-- What is required --
From the data below, please reproduce exactly everything from the line that contains "R1: 220 (+9V, GND) -> none" down to the line that contains "Q3: NPN S8050", with both ends included.

-- Material shown --

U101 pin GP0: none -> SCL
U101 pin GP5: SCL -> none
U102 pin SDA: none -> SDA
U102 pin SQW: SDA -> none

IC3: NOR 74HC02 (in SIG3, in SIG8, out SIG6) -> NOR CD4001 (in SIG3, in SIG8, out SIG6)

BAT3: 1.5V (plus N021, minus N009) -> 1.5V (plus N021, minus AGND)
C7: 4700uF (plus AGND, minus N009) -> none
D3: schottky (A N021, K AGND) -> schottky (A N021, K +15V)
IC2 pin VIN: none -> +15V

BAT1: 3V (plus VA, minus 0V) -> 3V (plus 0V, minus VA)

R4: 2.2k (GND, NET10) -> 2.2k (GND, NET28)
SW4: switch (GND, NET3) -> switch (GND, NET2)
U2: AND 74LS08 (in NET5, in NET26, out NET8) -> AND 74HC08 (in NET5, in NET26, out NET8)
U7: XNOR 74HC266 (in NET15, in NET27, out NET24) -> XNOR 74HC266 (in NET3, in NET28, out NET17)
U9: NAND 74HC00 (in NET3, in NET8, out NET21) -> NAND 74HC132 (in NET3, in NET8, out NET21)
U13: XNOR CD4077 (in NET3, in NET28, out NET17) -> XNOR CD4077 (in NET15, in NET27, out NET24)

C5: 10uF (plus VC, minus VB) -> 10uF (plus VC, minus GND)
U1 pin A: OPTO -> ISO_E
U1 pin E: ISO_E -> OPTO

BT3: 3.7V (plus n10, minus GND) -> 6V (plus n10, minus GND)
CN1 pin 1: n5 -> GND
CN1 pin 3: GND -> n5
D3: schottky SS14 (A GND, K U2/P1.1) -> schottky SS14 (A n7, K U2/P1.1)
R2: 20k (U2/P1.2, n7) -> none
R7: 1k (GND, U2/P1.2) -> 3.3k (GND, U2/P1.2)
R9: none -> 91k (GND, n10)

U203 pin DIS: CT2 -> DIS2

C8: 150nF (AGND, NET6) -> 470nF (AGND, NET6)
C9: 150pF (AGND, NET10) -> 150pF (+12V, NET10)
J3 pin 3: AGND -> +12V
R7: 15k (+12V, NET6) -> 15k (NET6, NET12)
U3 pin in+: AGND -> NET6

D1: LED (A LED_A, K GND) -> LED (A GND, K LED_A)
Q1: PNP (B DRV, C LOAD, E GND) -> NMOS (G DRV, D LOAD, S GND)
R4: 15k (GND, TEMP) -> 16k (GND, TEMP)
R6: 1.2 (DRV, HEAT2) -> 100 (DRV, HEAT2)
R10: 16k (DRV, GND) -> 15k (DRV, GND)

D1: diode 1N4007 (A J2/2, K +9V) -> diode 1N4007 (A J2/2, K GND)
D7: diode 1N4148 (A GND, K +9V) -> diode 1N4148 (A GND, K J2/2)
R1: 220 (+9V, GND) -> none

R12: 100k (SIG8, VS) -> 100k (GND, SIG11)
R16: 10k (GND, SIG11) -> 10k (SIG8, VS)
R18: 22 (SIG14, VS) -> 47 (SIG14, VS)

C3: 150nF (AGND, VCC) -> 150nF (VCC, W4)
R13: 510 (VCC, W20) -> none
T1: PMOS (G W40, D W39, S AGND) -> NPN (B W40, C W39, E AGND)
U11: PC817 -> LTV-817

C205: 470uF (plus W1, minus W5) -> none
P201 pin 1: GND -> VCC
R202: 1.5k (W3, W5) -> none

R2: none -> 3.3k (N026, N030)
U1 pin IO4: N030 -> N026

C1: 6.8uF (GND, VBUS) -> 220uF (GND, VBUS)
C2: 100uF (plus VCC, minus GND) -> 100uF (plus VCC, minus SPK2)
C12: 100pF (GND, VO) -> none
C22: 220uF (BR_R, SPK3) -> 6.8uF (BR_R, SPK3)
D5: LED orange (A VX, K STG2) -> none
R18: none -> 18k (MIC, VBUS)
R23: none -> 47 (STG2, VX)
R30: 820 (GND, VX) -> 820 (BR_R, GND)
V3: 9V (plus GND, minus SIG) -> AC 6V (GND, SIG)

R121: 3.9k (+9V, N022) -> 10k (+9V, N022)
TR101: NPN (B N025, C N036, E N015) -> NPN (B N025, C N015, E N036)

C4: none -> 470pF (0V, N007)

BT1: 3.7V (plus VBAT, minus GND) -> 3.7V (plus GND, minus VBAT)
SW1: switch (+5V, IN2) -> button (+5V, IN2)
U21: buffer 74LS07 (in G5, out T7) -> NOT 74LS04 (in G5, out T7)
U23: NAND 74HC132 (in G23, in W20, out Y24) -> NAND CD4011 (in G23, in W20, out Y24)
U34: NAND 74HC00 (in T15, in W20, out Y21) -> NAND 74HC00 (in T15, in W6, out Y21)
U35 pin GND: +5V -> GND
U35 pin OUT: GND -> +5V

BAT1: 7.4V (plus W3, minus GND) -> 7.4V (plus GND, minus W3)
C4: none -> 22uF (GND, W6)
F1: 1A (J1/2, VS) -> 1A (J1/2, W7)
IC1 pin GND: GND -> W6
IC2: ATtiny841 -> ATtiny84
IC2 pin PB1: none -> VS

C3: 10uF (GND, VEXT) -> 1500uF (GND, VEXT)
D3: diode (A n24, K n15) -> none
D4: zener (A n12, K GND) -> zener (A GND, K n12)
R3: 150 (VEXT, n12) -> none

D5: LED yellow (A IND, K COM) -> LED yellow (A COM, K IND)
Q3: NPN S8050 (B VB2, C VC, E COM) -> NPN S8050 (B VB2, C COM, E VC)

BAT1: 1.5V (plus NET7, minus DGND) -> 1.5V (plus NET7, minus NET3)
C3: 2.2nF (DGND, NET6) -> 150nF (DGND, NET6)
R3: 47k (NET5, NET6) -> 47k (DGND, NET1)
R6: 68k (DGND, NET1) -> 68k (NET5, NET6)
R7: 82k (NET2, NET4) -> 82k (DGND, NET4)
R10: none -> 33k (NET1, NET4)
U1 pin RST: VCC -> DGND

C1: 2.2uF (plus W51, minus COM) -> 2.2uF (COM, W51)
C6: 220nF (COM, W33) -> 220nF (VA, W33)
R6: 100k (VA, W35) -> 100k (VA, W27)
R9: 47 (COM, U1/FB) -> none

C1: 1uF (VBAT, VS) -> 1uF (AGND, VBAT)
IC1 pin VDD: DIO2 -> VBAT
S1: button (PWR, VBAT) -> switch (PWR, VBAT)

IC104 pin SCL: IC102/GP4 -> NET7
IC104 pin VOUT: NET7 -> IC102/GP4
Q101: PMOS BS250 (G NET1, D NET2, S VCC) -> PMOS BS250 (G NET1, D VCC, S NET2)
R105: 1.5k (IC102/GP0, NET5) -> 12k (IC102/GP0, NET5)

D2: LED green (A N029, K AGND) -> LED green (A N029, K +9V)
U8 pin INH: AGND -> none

-- Completed task --
R1: 220 (+9V, GND) -> none

R12: 100k (SIG8, VS) -> 100k (GND, SIG11)
R16: 10k (GND, SIG11) -> 10k (SIG8, VS)
R18: 22 (SIG14, VS) -> 47 (SIG14, VS)

C3: 150nF (AGND, VCC) -> 150nF (VCC, W4)
R13: 510 (VCC, W20) -> none
T1: PMOS (G W40, D W39, S AGND) -> NPN (B W40, C W39, E AGND)
U11: PC817 -> LTV-817

C205: 470uF (plus W1, minus W5) -> none
P201 pin 1: GND -> VCC
R202: 1.5k (W3, W5) -> none

R2: none -> 3.3k (N026, N030)
U1 pin IO4: N030 -> N026

C1: 6.8uF (GND, VBUS) -> 220uF (GND, VBUS)
C2: 100uF (plus VCC, minus GND) -> 100uF (plus VCC, minus SPK2)
C12: 100pF (GND, VO) -> none
C22: 220uF (BR_R, SPK3) -> 6.8uF (BR_R, SPK3)
D5: LED orange (A VX, K STG2) -> none
R18: none -> 18k (MIC, VBUS)
R23: none -> 47 (STG2, VX)
R30: 820 (GND, VX) -> 820 (BR_R, GND)
V3: 9V (plus GND, minus SIG) -> AC 6V (GND, SIG)

R121: 3.9k (+9V, N022) -> 10k (+9V, N022)
TR101: NPN (B N025, C N036, E N015) -> NPN (B N025, C N015, E N036)

C4: none -> 470pF (0V, N007)

BT1: 3.7V (plus VBAT, minus GND) -> 3.7V (plus GND, minus VBAT)
SW1: switch (+5V, IN2) -> button (+5V, IN2)
U21: buffer 74LS07 (in G5, out T7) -> NOT 74LS04 (in G5, out T7)
U23: NAND 74HC132 (in G23, in W20, out Y24) -> NAND CD4011 (in G23, in W20, out Y24)
U34: NAND 74HC00 (in T15, in W20, out Y21) -> NAND 74HC00 (in T15, in W6, out Y21)
U35 pin GND: +5V -> GND
U35 pin OUT: GND -> +5V

BAT1: 7.4V (plus W3, minus GND) -> 7.4V (plus GND, minus W3)
C4: none -> 22uF (GND, W6)
F1: 1A (J1/2, VS) -> 1A (J1/2, W7)
IC1 pin GND: GND -> W6
IC2: ATtiny841 -> ATtiny84
IC2 pin PB1: none -> VS

C3: 10uF (GND, VEXT) -> 1500uF (GND, VEXT)
D3: diode (A n24, K n15) -> none
D4: zener (A n12, K GND) -> zener (A GND, K n12)
R3: 150 (VEXT, n12) -> none

D5: LED yellow (A IND, K COM) -> LED yellow (A COM, K IND)
Q3: NPN S8050 (B VB2, C VC, E COM) -> NPN S8050 (B VB2, C COM, E VC)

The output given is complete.